_Available data_

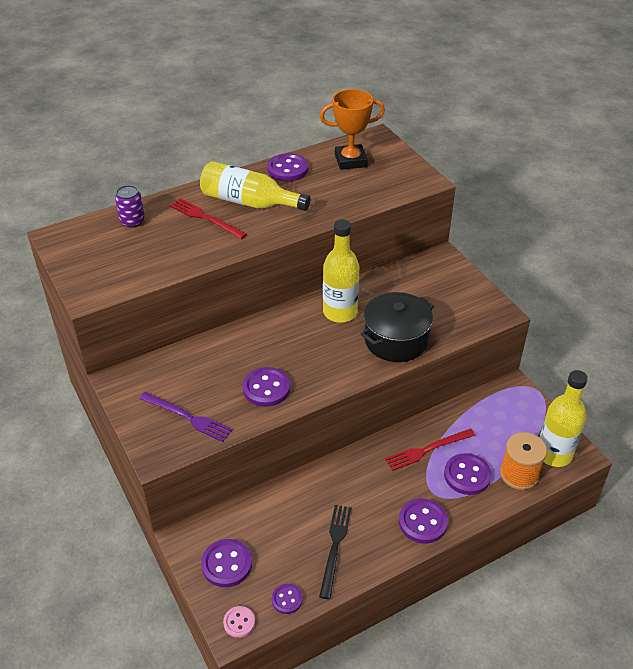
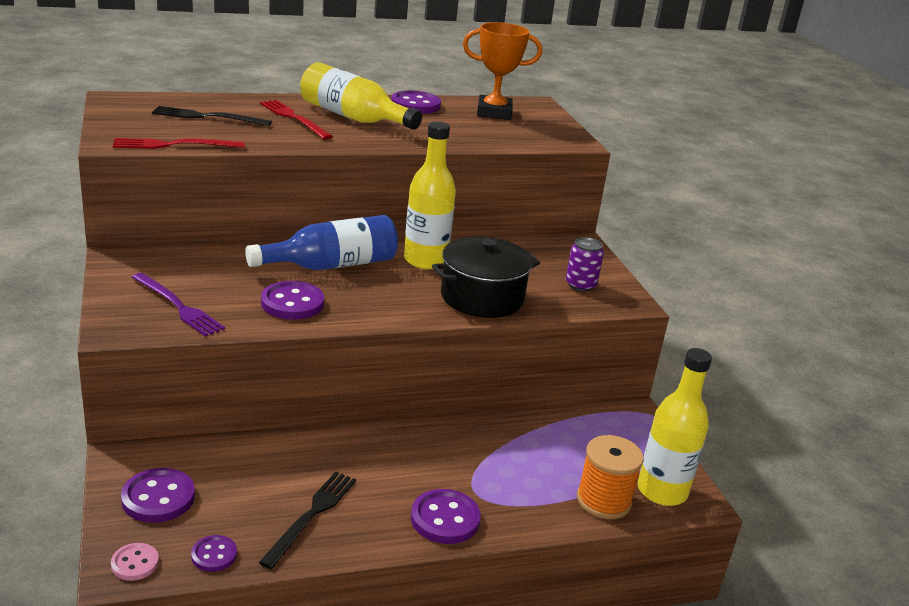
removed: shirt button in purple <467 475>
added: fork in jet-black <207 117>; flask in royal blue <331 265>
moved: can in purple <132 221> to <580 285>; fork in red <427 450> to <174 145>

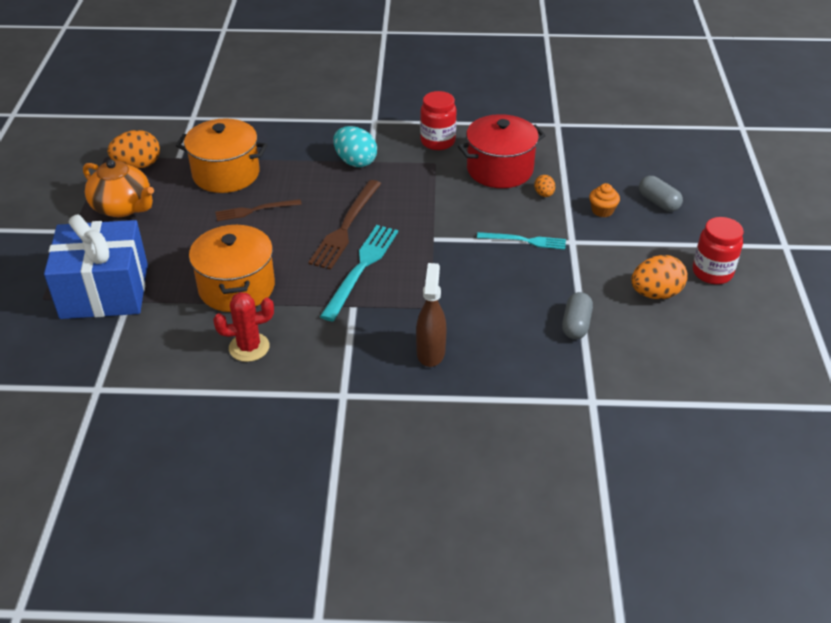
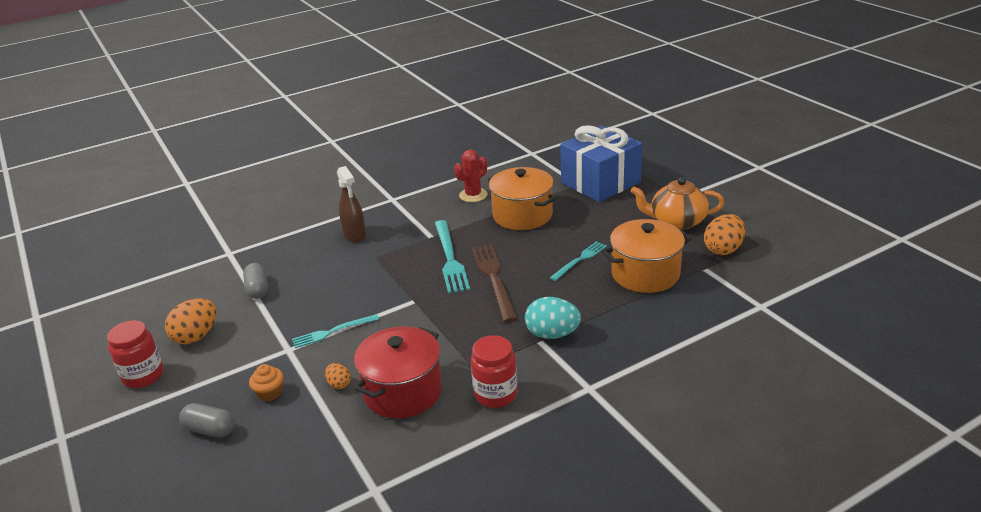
recoloured: fork in russet <255 210> to fork in aqua <580 260>

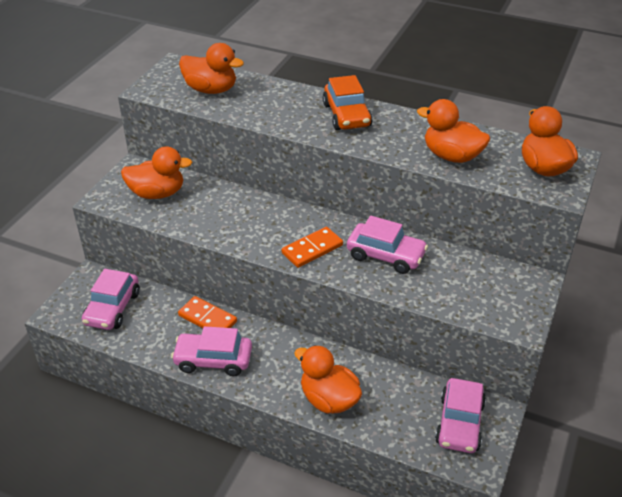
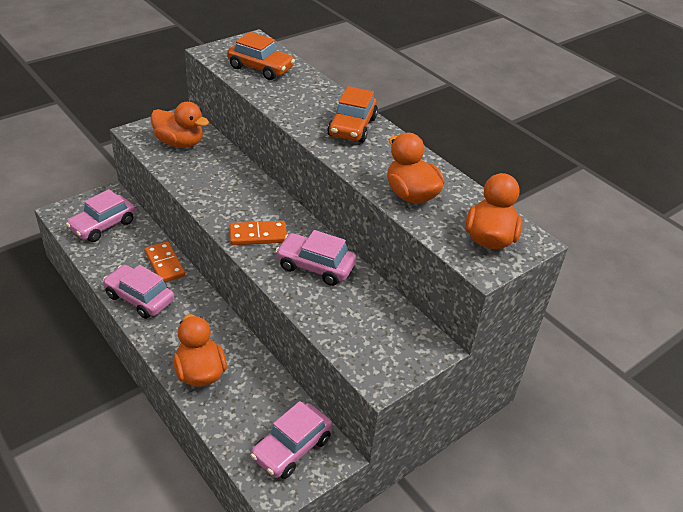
replaced: rubber duck in bright orange <211 90> to toy car in bright orange <260 68>
turned: toy car in rose-pink <385 255> = <315 266> 150 degrees clockwise

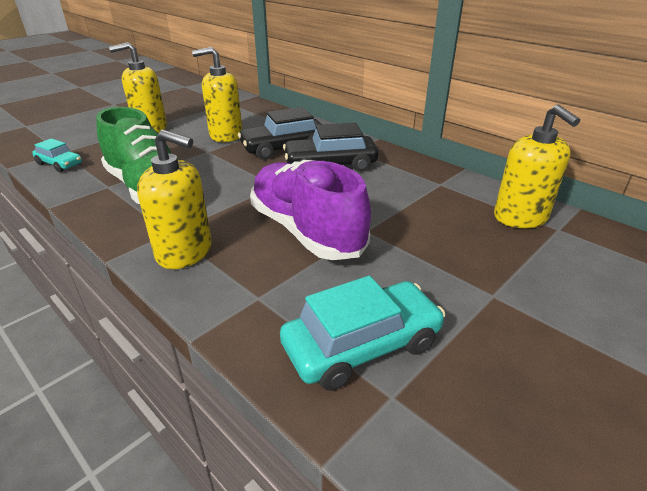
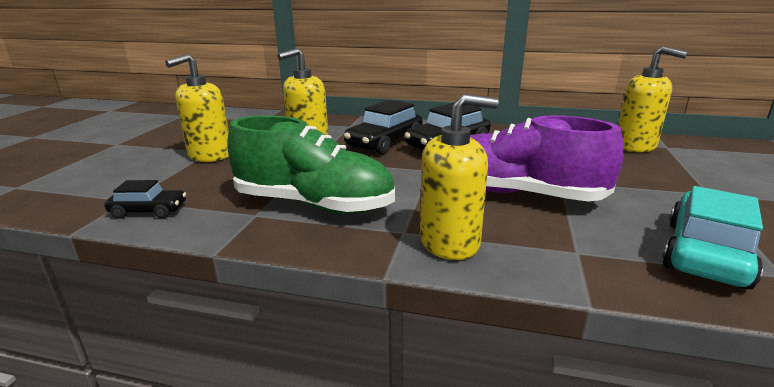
recoloured: toy car in aqua <60 164> to toy car in jet-black <149 211>

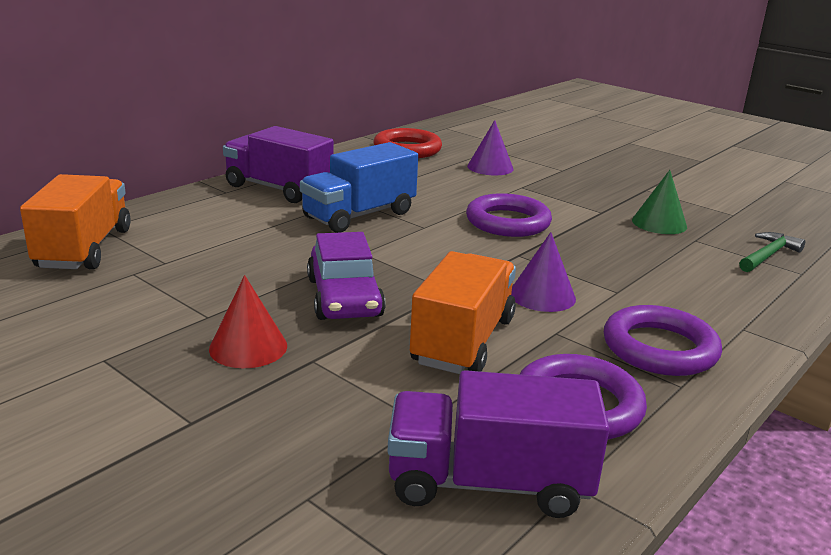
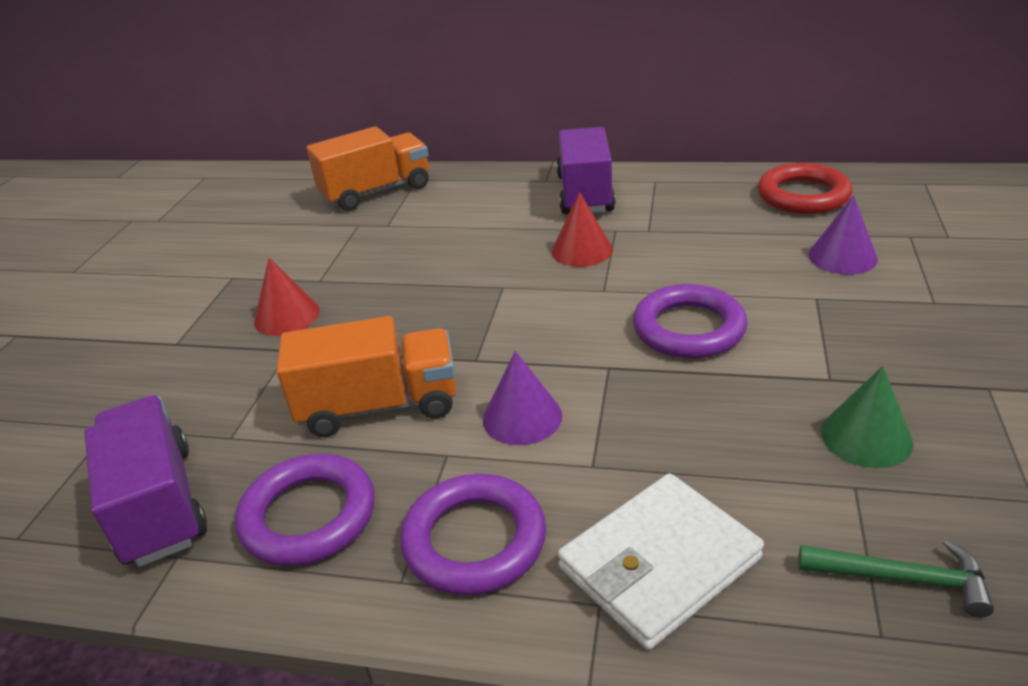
removed: toy car in purple <344 297>
added: card wallet in pure white <659 563>
replaced: truck in royal blue <359 215> to cone in red <582 250>

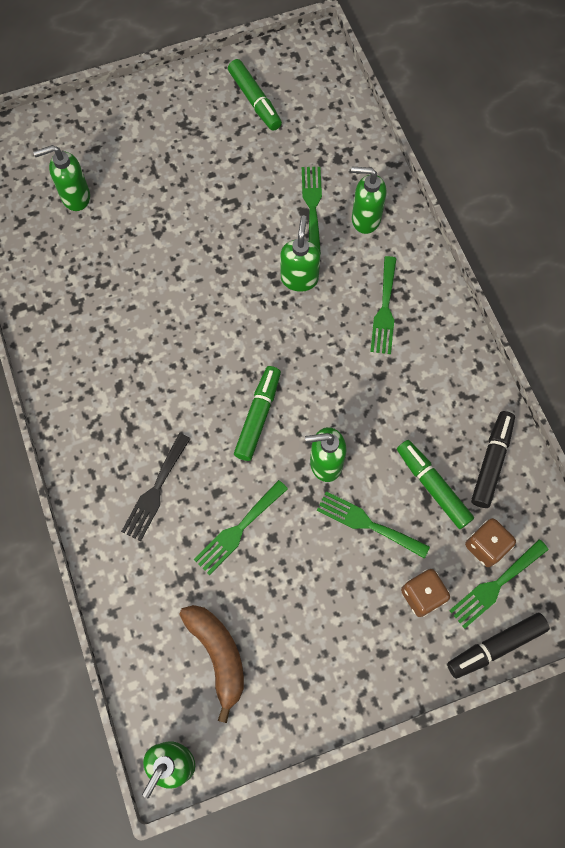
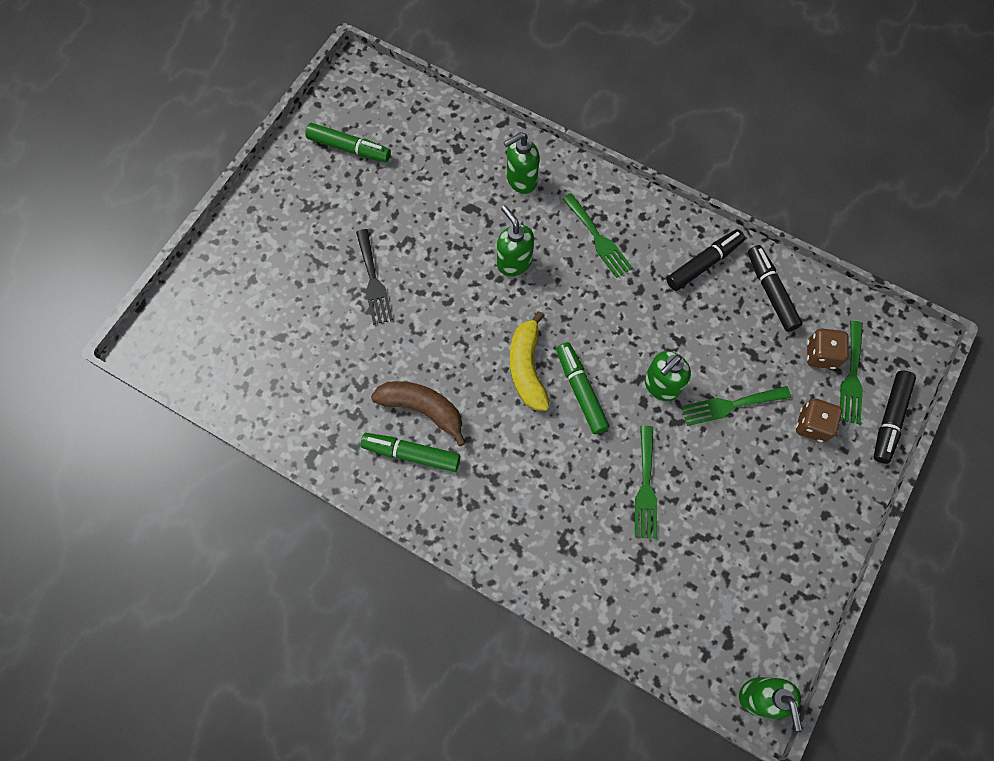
removed: pump bottle in emerald <75 197>; fork in emerald <312 206>
added: banana fruit in bright yellow <527 368>; felt pen in jet-black <703 263>
moved: fork in jet-black <155 491> to <373 281>; banana fruit in russet <218 655> to <423 409>; felt pen in emerald <432 486> to <411 454>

_Exercise_
Each line in the listing above that includes the word "removed" needs to be copied out.

_Response area_
removed: shirt button in purple <467 475>
removed: toy car in purple <344 297>
removed: pump bottle in emerald <75 197>; fork in emerald <312 206>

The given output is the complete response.